» **PROBLEM DESCRIPTION**
Look through the material below and copy exactly the lines from the line with "grey pencil [414,135,504,166]" to the line with "black plate [1021,228,1145,304]", those two lines included.

[GIVEN DATA — start]

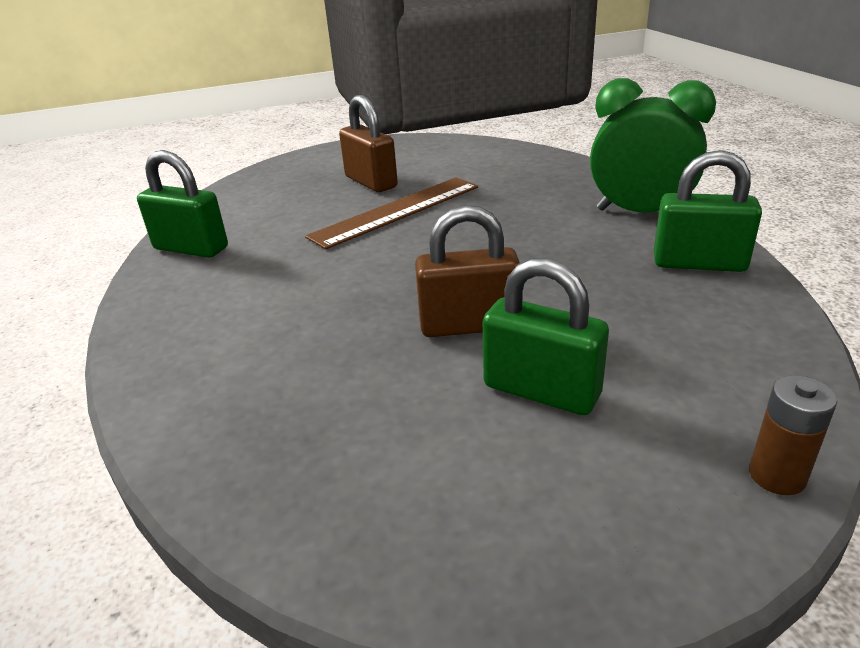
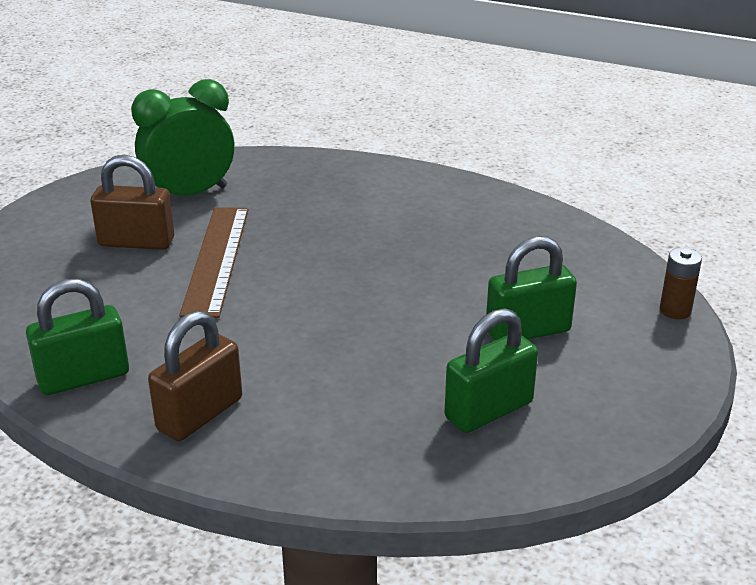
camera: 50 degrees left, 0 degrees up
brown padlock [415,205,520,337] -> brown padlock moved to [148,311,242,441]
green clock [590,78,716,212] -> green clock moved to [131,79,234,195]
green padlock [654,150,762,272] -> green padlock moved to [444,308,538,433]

[GIVEN DATA — finish]
[GIVEN DATA — start]

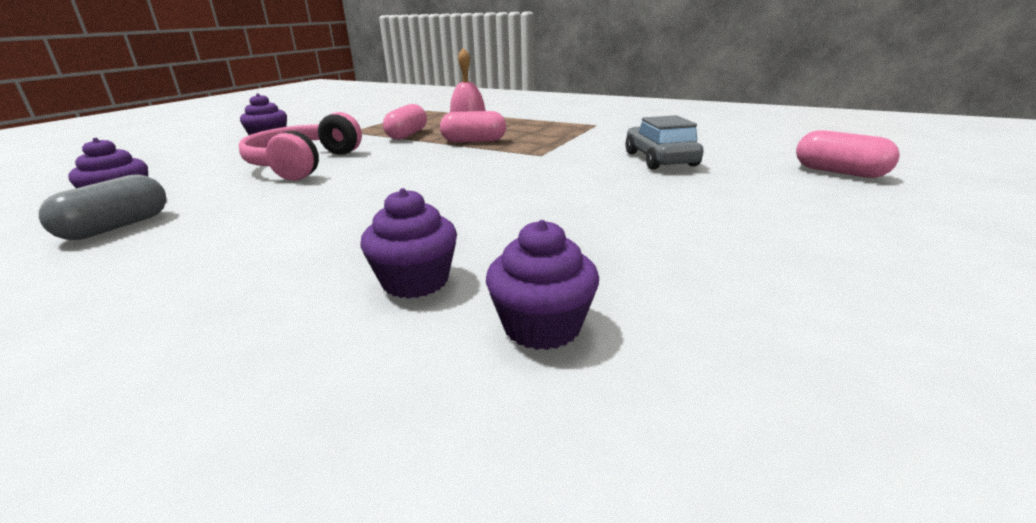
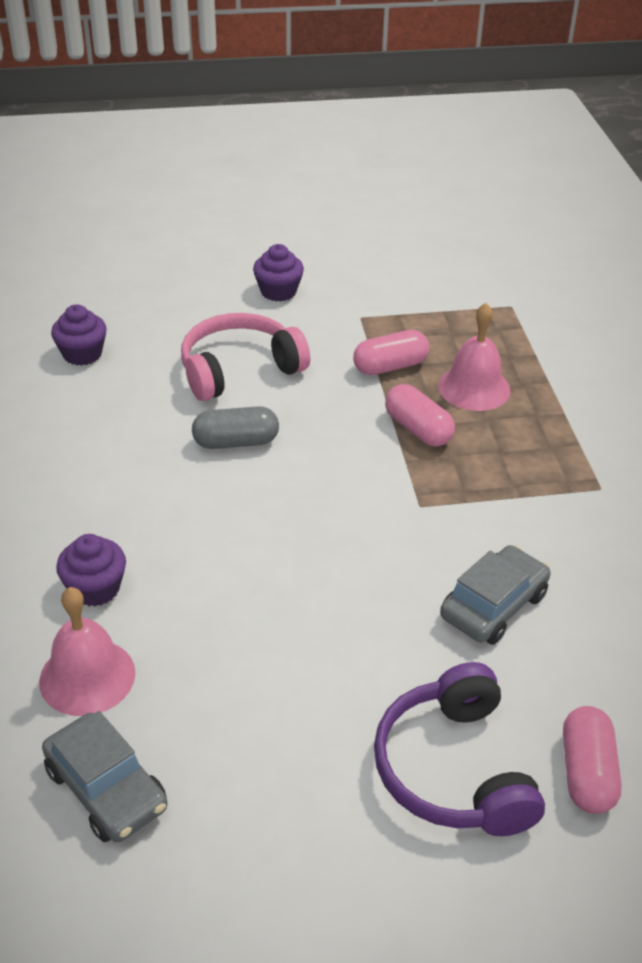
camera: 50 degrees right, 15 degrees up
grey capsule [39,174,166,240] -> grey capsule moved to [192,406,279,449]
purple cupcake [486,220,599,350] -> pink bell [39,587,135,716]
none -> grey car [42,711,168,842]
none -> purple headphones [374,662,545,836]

[GIVEN DATA — finish]
[GIVEN DATA — start]

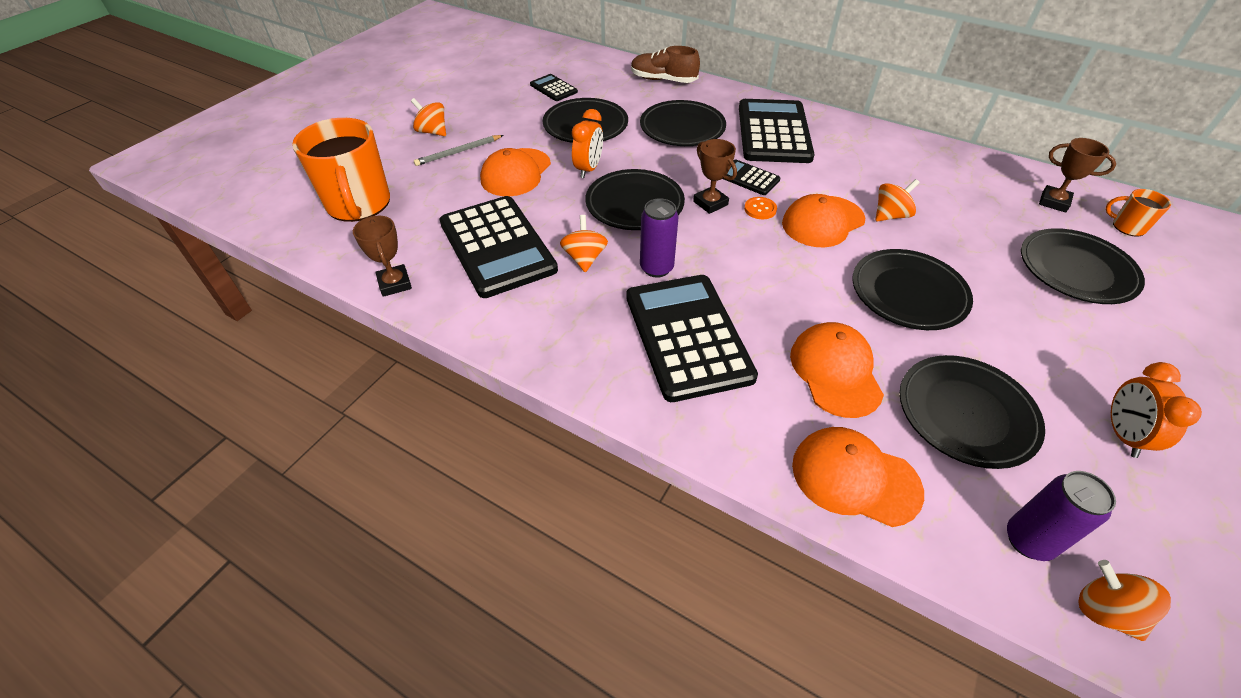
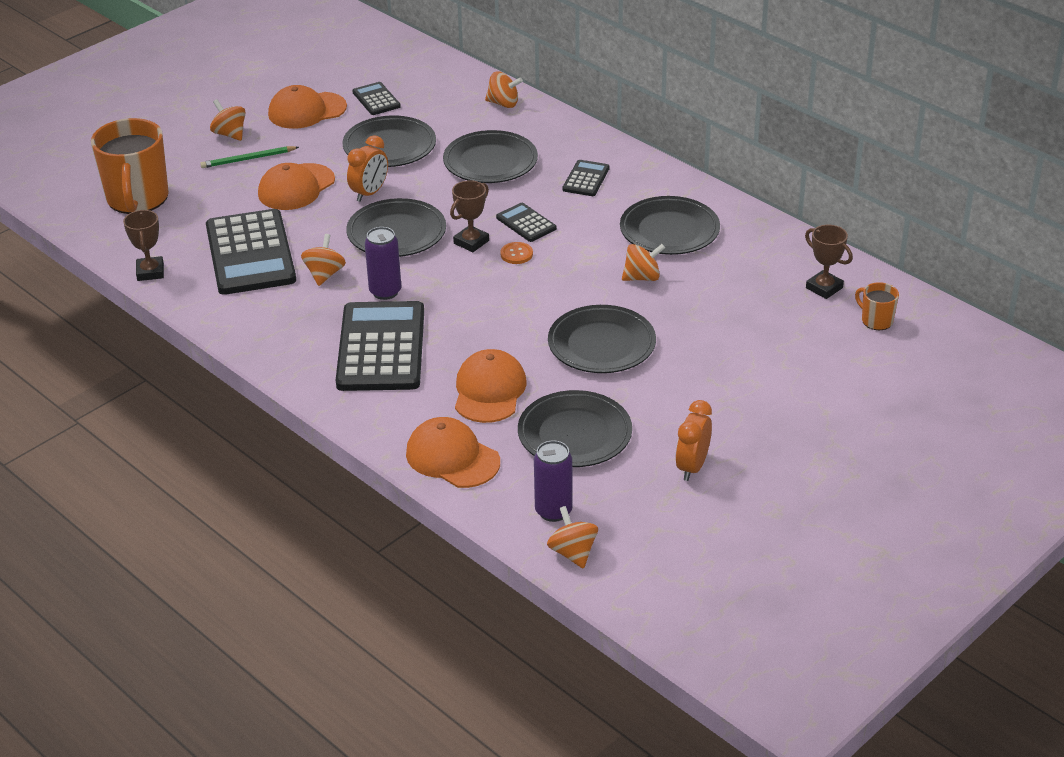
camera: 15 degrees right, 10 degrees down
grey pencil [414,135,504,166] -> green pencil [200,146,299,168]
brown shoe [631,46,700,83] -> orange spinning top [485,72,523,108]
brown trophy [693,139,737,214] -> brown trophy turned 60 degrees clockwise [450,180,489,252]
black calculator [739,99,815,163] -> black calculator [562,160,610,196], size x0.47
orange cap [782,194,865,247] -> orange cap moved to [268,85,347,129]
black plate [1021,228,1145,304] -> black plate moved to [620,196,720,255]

[GIVEN DATA — finish]

» **RESPONSE TO THIS TASK**
grey pencil [414,135,504,166] -> green pencil [200,146,299,168]
brown shoe [631,46,700,83] -> orange spinning top [485,72,523,108]
brown trophy [693,139,737,214] -> brown trophy turned 60 degrees clockwise [450,180,489,252]
black calculator [739,99,815,163] -> black calculator [562,160,610,196], size x0.47
orange cap [782,194,865,247] -> orange cap moved to [268,85,347,129]
black plate [1021,228,1145,304] -> black plate moved to [620,196,720,255]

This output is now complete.